▽

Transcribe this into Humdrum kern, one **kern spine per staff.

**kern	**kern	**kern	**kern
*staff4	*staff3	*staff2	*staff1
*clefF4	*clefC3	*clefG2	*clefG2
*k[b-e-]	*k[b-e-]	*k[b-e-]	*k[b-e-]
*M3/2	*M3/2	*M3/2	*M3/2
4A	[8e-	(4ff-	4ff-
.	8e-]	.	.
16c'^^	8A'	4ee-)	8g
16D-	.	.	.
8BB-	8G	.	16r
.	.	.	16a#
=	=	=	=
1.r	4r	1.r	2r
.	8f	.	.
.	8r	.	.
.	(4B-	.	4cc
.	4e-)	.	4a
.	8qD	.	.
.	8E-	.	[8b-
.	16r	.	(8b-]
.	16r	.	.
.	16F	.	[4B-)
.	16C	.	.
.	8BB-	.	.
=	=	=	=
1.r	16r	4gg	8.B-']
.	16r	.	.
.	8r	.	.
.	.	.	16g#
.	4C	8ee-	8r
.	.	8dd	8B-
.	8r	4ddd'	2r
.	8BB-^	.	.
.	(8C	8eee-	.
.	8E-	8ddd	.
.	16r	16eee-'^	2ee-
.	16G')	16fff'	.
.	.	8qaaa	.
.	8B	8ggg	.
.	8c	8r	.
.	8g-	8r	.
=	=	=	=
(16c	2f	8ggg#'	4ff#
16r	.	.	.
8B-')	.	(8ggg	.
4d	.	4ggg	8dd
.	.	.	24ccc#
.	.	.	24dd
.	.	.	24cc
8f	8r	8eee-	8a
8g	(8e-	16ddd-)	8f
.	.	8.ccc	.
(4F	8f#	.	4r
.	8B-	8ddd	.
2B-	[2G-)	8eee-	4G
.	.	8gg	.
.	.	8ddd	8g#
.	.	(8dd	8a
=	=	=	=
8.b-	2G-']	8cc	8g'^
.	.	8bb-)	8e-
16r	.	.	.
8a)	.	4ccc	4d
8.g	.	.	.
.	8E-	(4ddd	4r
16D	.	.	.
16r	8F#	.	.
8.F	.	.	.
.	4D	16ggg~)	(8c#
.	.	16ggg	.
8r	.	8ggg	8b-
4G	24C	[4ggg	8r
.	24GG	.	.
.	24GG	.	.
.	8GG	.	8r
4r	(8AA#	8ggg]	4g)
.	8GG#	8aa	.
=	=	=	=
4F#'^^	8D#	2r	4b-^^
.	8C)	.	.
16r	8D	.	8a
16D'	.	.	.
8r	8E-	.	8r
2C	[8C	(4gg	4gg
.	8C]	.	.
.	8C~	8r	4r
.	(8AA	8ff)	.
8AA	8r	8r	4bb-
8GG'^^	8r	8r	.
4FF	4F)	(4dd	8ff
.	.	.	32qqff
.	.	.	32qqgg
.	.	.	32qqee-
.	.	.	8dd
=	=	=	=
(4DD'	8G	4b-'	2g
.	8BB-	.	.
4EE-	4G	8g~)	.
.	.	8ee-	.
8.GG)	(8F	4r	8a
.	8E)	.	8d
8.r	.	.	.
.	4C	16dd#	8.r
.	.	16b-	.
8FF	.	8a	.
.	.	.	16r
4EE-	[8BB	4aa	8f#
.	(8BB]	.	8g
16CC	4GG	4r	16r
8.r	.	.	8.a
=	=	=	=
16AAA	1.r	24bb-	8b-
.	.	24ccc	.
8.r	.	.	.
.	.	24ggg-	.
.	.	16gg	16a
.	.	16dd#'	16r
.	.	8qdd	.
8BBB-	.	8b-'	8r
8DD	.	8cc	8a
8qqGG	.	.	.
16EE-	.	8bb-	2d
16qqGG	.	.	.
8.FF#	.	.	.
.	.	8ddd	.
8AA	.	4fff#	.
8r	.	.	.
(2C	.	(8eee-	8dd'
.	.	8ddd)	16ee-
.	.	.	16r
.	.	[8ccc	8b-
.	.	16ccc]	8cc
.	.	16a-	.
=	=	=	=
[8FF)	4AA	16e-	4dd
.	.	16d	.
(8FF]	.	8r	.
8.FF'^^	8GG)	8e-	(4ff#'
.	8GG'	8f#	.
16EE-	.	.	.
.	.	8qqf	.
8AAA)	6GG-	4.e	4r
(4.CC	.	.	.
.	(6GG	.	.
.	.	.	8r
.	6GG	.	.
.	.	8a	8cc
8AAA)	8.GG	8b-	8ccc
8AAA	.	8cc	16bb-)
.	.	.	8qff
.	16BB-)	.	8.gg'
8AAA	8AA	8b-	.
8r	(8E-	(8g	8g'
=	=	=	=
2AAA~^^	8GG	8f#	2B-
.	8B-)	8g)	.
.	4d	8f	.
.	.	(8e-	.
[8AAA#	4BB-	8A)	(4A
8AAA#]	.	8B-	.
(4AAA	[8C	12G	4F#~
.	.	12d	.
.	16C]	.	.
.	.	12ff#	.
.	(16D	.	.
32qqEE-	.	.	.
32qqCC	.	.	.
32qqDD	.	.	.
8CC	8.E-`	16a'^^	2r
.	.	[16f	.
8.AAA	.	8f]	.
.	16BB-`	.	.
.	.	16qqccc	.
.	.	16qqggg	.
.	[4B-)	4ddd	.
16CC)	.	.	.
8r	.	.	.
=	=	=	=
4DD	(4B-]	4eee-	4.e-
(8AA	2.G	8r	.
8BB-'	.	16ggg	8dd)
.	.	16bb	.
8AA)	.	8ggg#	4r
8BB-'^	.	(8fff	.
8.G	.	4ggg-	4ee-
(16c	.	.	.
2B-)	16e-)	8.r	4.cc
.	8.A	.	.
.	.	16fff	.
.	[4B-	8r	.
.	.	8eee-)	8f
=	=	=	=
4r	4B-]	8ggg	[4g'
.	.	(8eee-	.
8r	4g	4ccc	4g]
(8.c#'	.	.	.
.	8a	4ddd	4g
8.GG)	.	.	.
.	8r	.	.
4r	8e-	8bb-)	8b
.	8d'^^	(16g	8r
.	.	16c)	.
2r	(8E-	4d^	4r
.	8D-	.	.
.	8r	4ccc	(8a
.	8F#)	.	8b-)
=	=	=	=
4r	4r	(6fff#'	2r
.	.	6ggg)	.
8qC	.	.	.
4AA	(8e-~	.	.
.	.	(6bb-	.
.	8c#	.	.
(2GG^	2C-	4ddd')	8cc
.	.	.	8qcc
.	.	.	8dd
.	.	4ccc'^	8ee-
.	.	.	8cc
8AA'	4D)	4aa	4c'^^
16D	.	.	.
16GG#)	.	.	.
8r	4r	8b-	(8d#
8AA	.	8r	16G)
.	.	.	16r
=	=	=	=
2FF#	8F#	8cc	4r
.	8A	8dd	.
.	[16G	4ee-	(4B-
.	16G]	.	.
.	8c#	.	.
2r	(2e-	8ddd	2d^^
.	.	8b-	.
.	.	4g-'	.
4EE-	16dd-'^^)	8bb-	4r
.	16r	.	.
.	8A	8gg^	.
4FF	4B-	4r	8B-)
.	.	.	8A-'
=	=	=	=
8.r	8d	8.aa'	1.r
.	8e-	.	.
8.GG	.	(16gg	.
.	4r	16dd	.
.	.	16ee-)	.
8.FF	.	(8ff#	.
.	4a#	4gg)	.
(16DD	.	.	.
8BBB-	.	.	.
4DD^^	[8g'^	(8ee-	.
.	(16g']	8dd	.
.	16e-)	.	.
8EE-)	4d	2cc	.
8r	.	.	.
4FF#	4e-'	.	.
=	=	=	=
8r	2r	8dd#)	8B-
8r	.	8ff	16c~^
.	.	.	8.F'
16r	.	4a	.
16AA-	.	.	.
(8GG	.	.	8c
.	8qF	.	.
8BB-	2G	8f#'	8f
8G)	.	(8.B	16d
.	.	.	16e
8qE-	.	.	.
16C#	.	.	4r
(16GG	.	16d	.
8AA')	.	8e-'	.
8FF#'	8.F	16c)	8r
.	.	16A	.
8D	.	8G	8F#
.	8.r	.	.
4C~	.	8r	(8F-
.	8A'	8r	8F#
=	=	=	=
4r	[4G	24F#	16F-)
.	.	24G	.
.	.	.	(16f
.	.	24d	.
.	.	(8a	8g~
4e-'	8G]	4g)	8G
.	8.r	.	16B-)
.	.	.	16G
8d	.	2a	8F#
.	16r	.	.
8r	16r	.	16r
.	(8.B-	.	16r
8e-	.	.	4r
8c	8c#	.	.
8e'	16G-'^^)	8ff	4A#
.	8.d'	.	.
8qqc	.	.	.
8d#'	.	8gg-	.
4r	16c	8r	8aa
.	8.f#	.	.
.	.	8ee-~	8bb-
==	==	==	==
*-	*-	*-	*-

△

▶ Brief
Report how many lines in the records contain the string "kern", with case counting, and give only the number.

▶ Result of the exercise
2